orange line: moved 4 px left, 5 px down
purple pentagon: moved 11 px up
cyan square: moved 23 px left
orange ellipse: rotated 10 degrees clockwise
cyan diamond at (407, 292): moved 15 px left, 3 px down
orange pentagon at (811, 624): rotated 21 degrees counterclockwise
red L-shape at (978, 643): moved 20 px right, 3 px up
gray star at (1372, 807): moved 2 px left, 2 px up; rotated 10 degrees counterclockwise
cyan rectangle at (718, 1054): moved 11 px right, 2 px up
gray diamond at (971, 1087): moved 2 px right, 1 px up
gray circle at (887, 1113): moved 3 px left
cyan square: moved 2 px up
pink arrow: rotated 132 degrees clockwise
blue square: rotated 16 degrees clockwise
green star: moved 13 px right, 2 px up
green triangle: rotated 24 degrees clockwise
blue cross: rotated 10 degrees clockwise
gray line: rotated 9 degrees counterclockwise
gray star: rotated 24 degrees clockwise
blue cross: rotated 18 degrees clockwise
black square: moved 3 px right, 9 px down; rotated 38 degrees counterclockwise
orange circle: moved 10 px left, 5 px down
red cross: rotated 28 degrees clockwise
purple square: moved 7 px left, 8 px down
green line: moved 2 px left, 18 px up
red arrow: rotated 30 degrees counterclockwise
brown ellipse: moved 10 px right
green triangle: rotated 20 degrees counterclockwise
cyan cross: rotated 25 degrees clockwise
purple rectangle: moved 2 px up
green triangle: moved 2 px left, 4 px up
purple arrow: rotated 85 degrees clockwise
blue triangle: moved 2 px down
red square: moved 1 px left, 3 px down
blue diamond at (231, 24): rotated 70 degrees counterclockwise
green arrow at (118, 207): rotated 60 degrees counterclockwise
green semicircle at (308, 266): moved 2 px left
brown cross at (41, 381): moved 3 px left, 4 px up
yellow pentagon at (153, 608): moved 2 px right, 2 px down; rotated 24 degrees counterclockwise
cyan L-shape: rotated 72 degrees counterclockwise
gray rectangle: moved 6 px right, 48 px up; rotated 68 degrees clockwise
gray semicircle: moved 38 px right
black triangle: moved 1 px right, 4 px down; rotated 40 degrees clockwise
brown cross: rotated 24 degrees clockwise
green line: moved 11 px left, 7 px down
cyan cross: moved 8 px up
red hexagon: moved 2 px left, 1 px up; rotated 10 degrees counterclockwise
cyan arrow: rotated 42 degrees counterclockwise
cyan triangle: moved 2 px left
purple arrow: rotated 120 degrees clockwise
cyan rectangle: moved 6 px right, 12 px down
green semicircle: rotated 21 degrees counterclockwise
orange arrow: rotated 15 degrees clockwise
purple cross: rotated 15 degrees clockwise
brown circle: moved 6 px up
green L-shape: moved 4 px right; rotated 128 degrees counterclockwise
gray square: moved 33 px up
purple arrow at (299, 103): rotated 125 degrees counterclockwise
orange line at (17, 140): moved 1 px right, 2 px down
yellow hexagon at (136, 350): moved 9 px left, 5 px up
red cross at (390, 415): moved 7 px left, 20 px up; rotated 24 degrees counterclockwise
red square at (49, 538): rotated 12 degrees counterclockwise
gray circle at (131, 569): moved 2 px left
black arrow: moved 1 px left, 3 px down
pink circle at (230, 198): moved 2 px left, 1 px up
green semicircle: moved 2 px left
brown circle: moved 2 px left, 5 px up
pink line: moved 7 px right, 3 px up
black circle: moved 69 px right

● ● ● ● ● ● ●

▸ **WHAT TO DO**
Find where the line with "green semicircle at" sits in the material above, then copy exactly from it through the line with "pink circle at". Add no other line.

▸ **EXPECTED OUTPUT**
green semicircle at (308, 266): moved 2 px left
brown cross at (41, 381): moved 3 px left, 4 px up
yellow pentagon at (153, 608): moved 2 px right, 2 px down; rotated 24 degrees counterclockwise
cyan L-shape: rotated 72 degrees counterclockwise
gray rectangle: moved 6 px right, 48 px up; rotated 68 degrees clockwise
gray semicircle: moved 38 px right
black triangle: moved 1 px right, 4 px down; rotated 40 degrees clockwise
brown cross: rotated 24 degrees clockwise
green line: moved 11 px left, 7 px down
cyan cross: moved 8 px up
red hexagon: moved 2 px left, 1 px up; rotated 10 degrees counterclockwise
cyan arrow: rotated 42 degrees counterclockwise
cyan triangle: moved 2 px left
purple arrow: rotated 120 degrees clockwise
cyan rectangle: moved 6 px right, 12 px down
green semicircle: rotated 21 degrees counterclockwise
orange arrow: rotated 15 degrees clockwise
purple cross: rotated 15 degrees clockwise
brown circle: moved 6 px up
green L-shape: moved 4 px right; rotated 128 degrees counterclockwise
gray square: moved 33 px up
purple arrow at (299, 103): rotated 125 degrees counterclockwise
orange line at (17, 140): moved 1 px right, 2 px down
yellow hexagon at (136, 350): moved 9 px left, 5 px up
red cross at (390, 415): moved 7 px left, 20 px up; rotated 24 degrees counterclockwise
red square at (49, 538): rotated 12 degrees counterclockwise
gray circle at (131, 569): moved 2 px left
black arrow: moved 1 px left, 3 px down
pink circle at (230, 198): moved 2 px left, 1 px up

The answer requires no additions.